Exercise
Search the material for the string "verde", then return every line where it is found.

Start of Material for this task

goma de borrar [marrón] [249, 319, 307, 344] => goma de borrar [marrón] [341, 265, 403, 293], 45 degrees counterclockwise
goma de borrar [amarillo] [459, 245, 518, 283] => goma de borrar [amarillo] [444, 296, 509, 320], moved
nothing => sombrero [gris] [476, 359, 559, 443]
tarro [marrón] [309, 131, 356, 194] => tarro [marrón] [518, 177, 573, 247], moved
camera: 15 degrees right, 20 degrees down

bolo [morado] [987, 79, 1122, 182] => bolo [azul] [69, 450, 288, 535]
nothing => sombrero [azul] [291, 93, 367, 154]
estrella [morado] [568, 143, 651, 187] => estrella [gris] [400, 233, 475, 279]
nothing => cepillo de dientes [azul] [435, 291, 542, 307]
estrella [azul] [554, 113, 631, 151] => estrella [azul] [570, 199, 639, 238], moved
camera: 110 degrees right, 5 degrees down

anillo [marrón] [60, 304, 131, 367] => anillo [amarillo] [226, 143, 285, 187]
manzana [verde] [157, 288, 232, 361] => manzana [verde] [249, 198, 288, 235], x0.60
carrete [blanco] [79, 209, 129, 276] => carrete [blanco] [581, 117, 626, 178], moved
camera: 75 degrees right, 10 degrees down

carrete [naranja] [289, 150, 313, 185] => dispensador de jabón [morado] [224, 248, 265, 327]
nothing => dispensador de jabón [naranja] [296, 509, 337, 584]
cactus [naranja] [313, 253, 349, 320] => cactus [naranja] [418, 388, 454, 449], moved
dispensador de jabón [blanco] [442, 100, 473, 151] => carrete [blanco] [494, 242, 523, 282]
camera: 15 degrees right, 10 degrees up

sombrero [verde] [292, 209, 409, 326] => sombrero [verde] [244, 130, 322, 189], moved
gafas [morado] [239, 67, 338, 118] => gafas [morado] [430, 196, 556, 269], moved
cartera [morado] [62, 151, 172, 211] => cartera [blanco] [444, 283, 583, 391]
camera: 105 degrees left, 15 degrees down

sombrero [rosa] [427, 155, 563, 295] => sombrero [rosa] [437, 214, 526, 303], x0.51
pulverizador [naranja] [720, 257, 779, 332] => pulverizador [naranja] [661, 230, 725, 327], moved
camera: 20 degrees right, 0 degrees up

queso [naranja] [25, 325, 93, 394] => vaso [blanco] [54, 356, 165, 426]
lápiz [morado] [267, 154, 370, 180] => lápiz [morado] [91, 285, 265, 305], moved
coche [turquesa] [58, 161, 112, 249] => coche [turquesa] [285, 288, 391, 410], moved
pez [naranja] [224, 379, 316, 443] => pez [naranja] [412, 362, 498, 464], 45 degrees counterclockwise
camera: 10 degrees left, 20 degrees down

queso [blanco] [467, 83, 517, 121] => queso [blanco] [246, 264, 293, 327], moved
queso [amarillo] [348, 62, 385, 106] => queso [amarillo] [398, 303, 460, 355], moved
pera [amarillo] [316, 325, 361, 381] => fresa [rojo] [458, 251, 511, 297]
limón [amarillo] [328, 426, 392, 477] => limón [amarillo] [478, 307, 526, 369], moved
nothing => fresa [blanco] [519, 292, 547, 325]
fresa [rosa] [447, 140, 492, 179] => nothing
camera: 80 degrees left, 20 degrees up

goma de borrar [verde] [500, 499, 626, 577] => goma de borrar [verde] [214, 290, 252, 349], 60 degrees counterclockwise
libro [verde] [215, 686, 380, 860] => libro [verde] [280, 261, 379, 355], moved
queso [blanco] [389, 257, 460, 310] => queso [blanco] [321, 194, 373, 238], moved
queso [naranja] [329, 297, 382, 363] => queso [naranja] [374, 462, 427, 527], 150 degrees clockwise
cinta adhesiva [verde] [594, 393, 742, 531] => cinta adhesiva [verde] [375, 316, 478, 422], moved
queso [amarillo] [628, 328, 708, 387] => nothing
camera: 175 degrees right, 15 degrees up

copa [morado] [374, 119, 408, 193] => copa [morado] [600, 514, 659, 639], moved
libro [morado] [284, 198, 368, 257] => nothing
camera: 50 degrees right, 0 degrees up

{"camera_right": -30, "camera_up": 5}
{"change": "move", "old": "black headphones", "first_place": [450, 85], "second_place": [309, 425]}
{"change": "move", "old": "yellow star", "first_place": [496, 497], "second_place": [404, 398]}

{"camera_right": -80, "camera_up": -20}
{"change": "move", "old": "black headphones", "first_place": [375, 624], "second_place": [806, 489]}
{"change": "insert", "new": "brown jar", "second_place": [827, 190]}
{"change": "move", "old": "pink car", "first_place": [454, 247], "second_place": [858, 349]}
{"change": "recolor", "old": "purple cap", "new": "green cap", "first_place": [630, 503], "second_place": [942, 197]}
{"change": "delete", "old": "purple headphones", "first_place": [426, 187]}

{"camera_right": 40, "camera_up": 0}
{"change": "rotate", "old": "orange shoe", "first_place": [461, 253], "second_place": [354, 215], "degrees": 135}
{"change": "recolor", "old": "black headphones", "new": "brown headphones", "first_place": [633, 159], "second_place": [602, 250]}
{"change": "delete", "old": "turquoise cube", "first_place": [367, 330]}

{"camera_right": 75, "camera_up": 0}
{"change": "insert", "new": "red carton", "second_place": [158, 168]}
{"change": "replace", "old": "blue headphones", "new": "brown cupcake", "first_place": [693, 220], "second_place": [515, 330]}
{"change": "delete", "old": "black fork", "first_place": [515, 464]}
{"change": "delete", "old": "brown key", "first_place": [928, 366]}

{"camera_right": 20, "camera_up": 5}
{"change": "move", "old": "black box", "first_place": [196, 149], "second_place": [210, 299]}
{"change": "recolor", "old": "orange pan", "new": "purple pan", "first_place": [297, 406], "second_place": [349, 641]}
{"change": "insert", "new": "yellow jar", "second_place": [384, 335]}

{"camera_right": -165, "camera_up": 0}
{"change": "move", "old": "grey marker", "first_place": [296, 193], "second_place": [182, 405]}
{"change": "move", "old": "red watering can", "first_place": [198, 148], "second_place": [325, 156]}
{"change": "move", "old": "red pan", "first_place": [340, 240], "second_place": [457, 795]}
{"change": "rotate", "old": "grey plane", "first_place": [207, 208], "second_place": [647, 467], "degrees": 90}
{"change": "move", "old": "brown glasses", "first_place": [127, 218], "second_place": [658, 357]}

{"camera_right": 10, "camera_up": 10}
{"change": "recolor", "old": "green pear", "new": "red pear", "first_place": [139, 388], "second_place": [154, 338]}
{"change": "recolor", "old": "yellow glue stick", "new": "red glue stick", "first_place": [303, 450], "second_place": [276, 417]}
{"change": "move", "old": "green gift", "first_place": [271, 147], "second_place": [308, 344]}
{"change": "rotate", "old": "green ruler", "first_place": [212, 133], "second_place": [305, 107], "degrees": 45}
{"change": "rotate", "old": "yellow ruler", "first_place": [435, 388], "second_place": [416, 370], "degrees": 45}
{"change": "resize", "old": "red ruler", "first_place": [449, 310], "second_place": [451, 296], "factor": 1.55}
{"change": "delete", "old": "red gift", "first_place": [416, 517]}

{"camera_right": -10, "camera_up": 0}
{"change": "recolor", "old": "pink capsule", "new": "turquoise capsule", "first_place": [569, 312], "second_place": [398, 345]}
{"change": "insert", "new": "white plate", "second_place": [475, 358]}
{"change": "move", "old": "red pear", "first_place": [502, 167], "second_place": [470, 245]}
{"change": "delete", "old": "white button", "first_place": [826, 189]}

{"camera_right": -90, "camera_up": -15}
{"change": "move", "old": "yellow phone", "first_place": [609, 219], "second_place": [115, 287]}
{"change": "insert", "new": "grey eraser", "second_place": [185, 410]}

End of Material for this task

Exercise answer
manzana [verde] [157, 288, 232, 361] => manzana [verde] [249, 198, 288, 235], x0.60
sombrero [verde] [292, 209, 409, 326] => sombrero [verde] [244, 130, 322, 189], moved
goma de borrar [verde] [500, 499, 626, 577] => goma de borrar [verde] [214, 290, 252, 349], 60 degrees counterclockwise
libro [verde] [215, 686, 380, 860] => libro [verde] [280, 261, 379, 355], moved
cinta adhesiva [verde] [594, 393, 742, 531] => cinta adhesiva [verde] [375, 316, 478, 422], moved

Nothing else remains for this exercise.